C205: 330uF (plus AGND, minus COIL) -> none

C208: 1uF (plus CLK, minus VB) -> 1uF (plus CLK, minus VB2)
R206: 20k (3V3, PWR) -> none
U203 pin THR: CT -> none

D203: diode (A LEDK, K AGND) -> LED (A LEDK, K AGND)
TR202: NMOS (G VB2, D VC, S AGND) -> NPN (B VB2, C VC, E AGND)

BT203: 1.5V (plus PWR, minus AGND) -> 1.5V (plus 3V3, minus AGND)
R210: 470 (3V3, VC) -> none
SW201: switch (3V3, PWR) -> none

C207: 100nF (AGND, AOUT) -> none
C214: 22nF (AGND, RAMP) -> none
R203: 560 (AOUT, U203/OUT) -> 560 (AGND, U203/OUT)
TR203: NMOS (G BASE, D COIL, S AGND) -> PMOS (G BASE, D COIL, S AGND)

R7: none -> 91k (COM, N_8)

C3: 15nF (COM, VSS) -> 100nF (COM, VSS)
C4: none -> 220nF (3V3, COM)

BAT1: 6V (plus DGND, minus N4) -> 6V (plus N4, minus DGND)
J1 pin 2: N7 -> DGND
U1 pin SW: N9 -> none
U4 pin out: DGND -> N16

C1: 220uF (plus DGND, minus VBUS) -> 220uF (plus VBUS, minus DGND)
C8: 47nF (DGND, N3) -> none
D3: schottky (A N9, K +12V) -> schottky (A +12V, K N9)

Exercise prompt:
Every entry above must be copied exactly.

Response to this exercise:
C205: 330uF (plus AGND, minus COIL) -> none

C208: 1uF (plus CLK, minus VB) -> 1uF (plus CLK, minus VB2)
R206: 20k (3V3, PWR) -> none
U203 pin THR: CT -> none

D203: diode (A LEDK, K AGND) -> LED (A LEDK, K AGND)
TR202: NMOS (G VB2, D VC, S AGND) -> NPN (B VB2, C VC, E AGND)

BT203: 1.5V (plus PWR, minus AGND) -> 1.5V (plus 3V3, minus AGND)
R210: 470 (3V3, VC) -> none
SW201: switch (3V3, PWR) -> none

C207: 100nF (AGND, AOUT) -> none
C214: 22nF (AGND, RAMP) -> none
R203: 560 (AOUT, U203/OUT) -> 560 (AGND, U203/OUT)
TR203: NMOS (G BASE, D COIL, S AGND) -> PMOS (G BASE, D COIL, S AGND)

R7: none -> 91k (COM, N_8)

C3: 15nF (COM, VSS) -> 100nF (COM, VSS)
C4: none -> 220nF (3V3, COM)

BAT1: 6V (plus DGND, minus N4) -> 6V (plus N4, minus DGND)
J1 pin 2: N7 -> DGND
U1 pin SW: N9 -> none
U4 pin out: DGND -> N16

C1: 220uF (plus DGND, minus VBUS) -> 220uF (plus VBUS, minus DGND)
C8: 47nF (DGND, N3) -> none
D3: schottky (A N9, K +12V) -> schottky (A +12V, K N9)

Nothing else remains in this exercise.